#### INPUT MATERIAL

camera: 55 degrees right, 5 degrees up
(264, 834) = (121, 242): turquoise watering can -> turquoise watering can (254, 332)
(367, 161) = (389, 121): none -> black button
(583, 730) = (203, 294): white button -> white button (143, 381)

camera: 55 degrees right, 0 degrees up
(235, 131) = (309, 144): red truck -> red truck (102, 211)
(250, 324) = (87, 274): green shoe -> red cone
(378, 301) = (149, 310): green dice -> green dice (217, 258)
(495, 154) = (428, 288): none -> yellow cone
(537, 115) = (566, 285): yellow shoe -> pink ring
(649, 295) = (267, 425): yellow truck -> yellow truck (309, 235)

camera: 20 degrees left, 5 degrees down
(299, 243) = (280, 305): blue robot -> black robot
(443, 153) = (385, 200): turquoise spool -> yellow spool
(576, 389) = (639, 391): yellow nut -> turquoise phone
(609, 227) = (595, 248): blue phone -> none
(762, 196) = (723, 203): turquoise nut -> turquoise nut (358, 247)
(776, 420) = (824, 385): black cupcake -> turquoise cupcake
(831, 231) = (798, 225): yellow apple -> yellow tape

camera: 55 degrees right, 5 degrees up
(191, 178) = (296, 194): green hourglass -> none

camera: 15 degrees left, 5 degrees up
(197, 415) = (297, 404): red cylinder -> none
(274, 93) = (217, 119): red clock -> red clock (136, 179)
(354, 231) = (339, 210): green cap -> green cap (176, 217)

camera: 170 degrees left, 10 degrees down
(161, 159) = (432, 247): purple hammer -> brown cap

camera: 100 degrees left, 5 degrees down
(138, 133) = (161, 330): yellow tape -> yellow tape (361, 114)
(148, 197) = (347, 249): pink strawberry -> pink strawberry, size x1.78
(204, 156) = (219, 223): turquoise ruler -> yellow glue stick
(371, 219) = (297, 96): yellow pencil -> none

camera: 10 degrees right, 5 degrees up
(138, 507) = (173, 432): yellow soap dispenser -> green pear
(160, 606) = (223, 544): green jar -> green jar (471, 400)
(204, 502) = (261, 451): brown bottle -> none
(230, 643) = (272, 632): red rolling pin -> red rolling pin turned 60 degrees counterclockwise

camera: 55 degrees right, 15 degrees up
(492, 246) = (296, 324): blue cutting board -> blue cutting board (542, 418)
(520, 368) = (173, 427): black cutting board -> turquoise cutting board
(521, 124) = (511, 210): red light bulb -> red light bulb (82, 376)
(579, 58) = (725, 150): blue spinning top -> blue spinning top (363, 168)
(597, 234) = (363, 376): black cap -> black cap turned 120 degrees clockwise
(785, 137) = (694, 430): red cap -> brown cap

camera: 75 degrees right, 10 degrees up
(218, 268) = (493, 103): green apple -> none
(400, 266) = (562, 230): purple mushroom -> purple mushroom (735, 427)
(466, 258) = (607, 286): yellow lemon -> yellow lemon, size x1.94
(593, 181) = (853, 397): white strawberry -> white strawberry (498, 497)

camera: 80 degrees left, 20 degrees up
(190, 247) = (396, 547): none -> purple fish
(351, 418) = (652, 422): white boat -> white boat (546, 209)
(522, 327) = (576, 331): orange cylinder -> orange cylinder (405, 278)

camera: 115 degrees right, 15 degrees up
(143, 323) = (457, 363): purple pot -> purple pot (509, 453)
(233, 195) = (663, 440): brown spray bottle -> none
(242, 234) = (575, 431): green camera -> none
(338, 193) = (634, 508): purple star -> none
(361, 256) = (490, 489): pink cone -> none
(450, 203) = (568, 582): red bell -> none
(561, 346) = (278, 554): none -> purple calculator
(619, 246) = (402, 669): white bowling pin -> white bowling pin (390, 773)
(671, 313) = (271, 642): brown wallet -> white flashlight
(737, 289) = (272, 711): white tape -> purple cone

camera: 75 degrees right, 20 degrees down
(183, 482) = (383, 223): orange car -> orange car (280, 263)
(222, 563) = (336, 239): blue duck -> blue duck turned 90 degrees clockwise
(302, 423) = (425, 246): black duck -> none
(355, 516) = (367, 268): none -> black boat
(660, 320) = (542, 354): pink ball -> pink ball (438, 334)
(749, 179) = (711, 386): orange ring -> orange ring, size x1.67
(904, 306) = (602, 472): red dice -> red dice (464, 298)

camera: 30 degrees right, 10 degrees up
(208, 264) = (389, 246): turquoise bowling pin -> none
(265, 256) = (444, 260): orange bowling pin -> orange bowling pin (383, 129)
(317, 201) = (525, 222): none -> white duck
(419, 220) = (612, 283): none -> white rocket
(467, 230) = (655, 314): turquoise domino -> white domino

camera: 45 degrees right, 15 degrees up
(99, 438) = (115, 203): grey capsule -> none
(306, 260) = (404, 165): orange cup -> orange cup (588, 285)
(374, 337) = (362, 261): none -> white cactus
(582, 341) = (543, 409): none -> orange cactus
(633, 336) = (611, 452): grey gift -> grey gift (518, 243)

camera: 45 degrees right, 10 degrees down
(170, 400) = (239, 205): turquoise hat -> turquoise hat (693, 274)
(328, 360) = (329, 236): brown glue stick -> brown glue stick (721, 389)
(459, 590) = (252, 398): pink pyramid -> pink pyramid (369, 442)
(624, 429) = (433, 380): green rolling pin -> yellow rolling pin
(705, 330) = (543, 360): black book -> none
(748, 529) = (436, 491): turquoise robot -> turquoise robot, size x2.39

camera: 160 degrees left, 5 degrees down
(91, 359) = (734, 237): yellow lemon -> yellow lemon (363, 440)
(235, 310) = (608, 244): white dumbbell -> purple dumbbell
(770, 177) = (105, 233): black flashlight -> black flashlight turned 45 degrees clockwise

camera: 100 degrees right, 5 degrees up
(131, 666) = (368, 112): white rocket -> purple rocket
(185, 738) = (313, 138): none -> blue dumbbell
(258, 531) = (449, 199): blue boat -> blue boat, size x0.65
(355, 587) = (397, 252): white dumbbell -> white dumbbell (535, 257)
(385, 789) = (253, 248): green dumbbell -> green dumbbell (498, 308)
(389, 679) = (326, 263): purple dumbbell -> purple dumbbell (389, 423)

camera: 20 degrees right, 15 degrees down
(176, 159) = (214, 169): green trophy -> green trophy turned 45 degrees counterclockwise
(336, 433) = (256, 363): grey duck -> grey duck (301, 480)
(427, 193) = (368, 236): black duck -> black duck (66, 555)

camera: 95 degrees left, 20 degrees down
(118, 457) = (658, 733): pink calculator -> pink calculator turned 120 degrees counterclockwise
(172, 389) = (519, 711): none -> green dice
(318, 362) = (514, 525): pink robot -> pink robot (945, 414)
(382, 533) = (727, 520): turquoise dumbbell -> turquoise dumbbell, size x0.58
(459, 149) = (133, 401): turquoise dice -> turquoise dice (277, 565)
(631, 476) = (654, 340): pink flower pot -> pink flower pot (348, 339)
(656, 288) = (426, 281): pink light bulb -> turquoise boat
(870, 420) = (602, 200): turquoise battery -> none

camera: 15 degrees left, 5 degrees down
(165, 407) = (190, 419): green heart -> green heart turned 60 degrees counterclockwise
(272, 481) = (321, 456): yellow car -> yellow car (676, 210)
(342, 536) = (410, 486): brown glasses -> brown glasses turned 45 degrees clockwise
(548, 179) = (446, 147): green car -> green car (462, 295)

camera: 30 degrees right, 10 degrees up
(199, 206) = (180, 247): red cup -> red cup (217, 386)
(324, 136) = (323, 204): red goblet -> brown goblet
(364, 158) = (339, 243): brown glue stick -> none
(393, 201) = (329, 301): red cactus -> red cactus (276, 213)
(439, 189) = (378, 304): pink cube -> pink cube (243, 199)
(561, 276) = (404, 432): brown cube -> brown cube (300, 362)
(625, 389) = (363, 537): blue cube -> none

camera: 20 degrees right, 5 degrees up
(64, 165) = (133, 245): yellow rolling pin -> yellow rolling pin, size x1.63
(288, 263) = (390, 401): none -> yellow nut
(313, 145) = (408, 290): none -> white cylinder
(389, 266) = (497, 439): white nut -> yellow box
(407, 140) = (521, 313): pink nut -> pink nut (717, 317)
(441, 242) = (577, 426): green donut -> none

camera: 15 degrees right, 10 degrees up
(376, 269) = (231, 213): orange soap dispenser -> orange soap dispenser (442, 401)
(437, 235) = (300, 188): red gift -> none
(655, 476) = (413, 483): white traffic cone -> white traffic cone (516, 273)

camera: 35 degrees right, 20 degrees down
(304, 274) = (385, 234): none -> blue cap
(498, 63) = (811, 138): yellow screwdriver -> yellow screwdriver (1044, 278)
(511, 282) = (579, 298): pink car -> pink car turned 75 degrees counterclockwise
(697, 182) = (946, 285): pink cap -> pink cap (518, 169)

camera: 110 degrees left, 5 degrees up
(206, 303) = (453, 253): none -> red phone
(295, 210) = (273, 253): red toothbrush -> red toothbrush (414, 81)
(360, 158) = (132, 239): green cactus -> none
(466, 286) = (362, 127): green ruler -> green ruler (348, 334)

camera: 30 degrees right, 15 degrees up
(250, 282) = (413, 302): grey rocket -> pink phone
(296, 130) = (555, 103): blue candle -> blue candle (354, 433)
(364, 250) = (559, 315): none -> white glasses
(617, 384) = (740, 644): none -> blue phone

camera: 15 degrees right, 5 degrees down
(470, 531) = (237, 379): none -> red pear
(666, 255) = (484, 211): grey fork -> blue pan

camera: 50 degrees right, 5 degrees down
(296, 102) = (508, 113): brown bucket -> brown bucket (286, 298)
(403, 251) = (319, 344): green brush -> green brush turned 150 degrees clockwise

########

*EXERCISE*: Reproduce each line from the data that has "dispenser" in it.

*TASK ANSWER*:
(138, 507) = (173, 432): yellow soap dispenser -> green pear
(376, 269) = (231, 213): orange soap dispenser -> orange soap dispenser (442, 401)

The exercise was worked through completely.